_ROWS_
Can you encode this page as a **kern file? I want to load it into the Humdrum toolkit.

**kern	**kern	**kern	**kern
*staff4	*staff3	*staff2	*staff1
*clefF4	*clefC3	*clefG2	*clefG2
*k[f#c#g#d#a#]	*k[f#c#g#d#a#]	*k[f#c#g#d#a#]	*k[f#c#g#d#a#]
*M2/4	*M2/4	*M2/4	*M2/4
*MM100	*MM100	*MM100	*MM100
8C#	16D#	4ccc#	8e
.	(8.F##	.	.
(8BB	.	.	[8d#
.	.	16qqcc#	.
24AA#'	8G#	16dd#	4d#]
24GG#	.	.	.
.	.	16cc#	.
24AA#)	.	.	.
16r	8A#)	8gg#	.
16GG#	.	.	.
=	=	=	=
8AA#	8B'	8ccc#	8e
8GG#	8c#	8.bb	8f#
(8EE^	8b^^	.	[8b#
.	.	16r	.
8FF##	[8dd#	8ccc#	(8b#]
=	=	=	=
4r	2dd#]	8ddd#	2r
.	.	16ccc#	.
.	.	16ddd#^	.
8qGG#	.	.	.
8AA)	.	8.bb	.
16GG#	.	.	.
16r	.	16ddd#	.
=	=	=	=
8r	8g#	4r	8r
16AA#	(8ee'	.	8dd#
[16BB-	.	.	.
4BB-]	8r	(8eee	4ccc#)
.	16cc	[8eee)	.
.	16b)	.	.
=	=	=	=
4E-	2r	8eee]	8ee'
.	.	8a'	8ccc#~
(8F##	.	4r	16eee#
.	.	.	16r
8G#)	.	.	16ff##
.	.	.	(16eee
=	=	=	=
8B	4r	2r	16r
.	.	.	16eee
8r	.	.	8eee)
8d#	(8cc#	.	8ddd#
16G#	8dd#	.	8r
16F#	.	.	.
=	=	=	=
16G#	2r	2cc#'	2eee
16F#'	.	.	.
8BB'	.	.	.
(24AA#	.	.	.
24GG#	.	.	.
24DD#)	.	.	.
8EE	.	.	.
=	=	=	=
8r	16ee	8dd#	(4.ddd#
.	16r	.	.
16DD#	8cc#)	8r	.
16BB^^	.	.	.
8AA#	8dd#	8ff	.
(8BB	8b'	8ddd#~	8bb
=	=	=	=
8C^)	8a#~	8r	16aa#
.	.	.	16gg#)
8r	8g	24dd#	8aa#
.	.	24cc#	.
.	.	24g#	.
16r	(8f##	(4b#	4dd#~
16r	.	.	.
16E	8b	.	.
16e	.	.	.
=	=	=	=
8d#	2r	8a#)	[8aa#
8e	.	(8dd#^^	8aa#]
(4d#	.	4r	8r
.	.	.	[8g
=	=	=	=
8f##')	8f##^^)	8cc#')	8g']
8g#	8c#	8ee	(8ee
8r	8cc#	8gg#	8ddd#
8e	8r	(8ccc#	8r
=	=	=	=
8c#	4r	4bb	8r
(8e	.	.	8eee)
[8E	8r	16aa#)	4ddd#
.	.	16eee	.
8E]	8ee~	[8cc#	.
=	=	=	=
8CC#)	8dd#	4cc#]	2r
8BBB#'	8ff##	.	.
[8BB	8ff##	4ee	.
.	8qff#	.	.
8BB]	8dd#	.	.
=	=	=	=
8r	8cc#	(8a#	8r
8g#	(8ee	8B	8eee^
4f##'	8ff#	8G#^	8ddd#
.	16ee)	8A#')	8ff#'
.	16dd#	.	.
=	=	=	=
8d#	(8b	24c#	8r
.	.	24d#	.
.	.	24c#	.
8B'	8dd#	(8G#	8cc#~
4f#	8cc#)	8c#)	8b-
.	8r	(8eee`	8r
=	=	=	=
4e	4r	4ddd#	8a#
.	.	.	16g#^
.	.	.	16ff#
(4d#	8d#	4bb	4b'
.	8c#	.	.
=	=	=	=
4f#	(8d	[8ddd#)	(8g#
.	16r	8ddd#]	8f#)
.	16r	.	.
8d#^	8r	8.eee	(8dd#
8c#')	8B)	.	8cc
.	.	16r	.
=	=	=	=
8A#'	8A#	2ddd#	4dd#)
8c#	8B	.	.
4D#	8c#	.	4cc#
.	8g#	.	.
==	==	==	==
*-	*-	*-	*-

_EXERCISE_
Count the lines in the records above that contain the string "kern". Reply with the number alone.

_ANSWER TO THE EXERCISE_
2